TASK:
Leaving out the pictures, transcribe all of the records faithfully.

RECORDS FOR THE TASK:
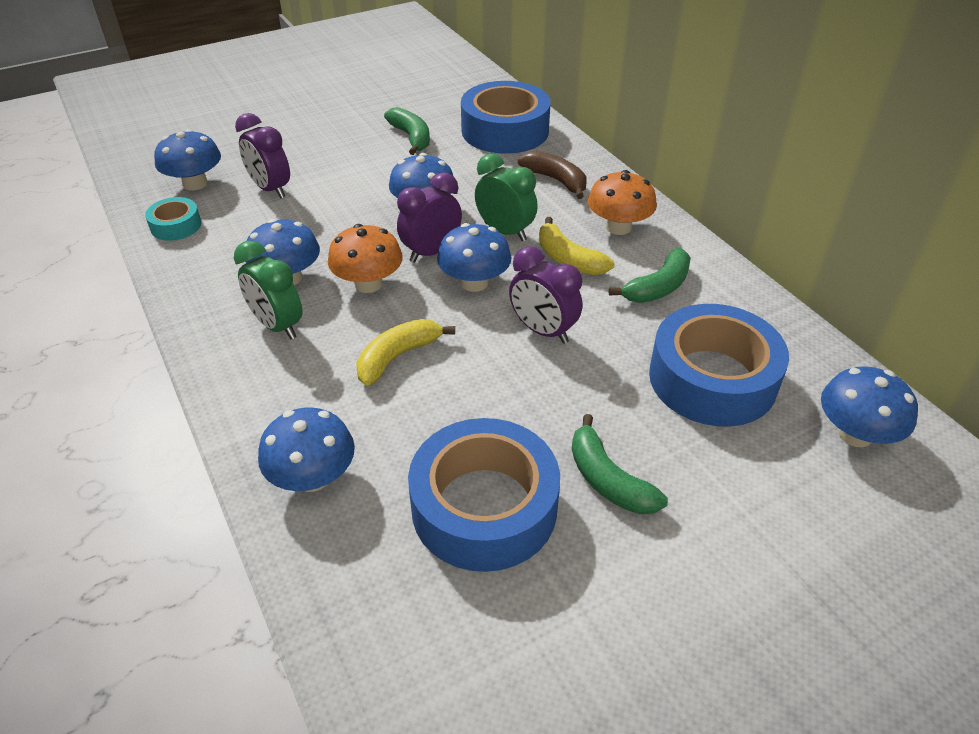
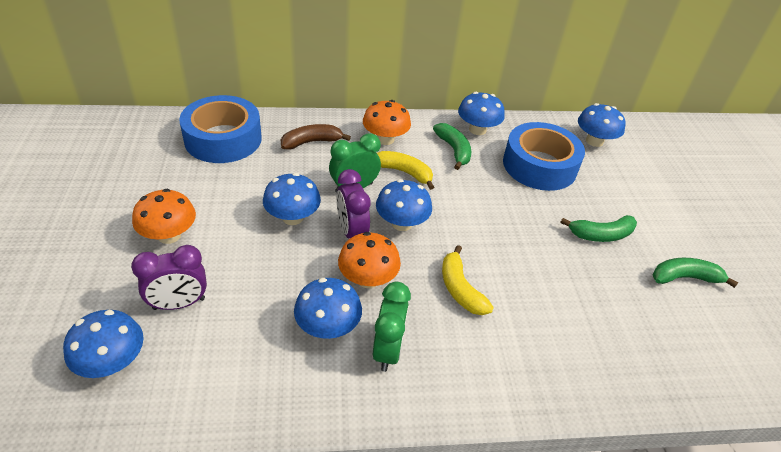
camera: 70 degrees left, 0 degrees up
(176, 225) = (180, 395): turquoise tape -> none
(277, 326) = (388, 350): green clock -> green clock turned 60 degrees counterclockwise
(313, 477) = (561, 371): blue mushroom -> blue mushroom (477, 130)
(347, 154) = (169, 235): none -> orange mushroom
(411, 137) = (181, 189): green banana -> green banana (684, 278)
(484, 507) = (608, 293): blue tape -> none
(543, 331) = (469, 211): purple clock -> none
(568, 259) = (404, 172): yellow banana -> yellow banana turned 135 degrees counterclockwise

RESULT FOR THIS EXERCISE:
camera: 70 degrees left, 0 degrees up
(176, 225) = (180, 395): turquoise tape -> none
(277, 326) = (388, 350): green clock -> green clock turned 60 degrees counterclockwise
(313, 477) = (561, 371): blue mushroom -> blue mushroom (477, 130)
(347, 154) = (169, 235): none -> orange mushroom
(411, 137) = (181, 189): green banana -> green banana (684, 278)
(484, 507) = (608, 293): blue tape -> none
(543, 331) = (469, 211): purple clock -> none
(568, 259) = (404, 172): yellow banana -> yellow banana turned 135 degrees counterclockwise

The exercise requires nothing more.